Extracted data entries
* * * *

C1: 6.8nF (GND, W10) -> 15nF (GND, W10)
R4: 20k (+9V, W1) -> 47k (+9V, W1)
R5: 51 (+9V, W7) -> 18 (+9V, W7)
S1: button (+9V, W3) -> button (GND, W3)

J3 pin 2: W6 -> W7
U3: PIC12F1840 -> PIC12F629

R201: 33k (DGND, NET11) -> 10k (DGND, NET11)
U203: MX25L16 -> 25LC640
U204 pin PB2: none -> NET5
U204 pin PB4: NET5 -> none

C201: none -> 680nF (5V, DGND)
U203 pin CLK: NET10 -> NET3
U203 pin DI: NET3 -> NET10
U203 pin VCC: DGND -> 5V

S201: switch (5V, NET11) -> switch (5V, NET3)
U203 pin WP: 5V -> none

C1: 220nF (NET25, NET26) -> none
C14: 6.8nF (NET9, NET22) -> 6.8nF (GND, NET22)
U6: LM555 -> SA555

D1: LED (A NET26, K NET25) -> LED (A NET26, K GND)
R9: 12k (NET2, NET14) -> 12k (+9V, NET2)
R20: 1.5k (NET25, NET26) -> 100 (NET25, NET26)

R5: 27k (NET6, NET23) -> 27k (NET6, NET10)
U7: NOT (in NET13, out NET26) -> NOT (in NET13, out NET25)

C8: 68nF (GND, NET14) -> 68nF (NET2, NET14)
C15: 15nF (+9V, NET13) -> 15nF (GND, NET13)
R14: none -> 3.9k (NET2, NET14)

* * * *

— What to do —
Write out exactly, and only, each line from the one with "D1: LED (A NET26, K" down to the last line of the records above.

— Output —
D1: LED (A NET26, K NET25) -> LED (A NET26, K GND)
R9: 12k (NET2, NET14) -> 12k (+9V, NET2)
R20: 1.5k (NET25, NET26) -> 100 (NET25, NET26)

R5: 27k (NET6, NET23) -> 27k (NET6, NET10)
U7: NOT (in NET13, out NET26) -> NOT (in NET13, out NET25)

C8: 68nF (GND, NET14) -> 68nF (NET2, NET14)
C15: 15nF (+9V, NET13) -> 15nF (GND, NET13)
R14: none -> 3.9k (NET2, NET14)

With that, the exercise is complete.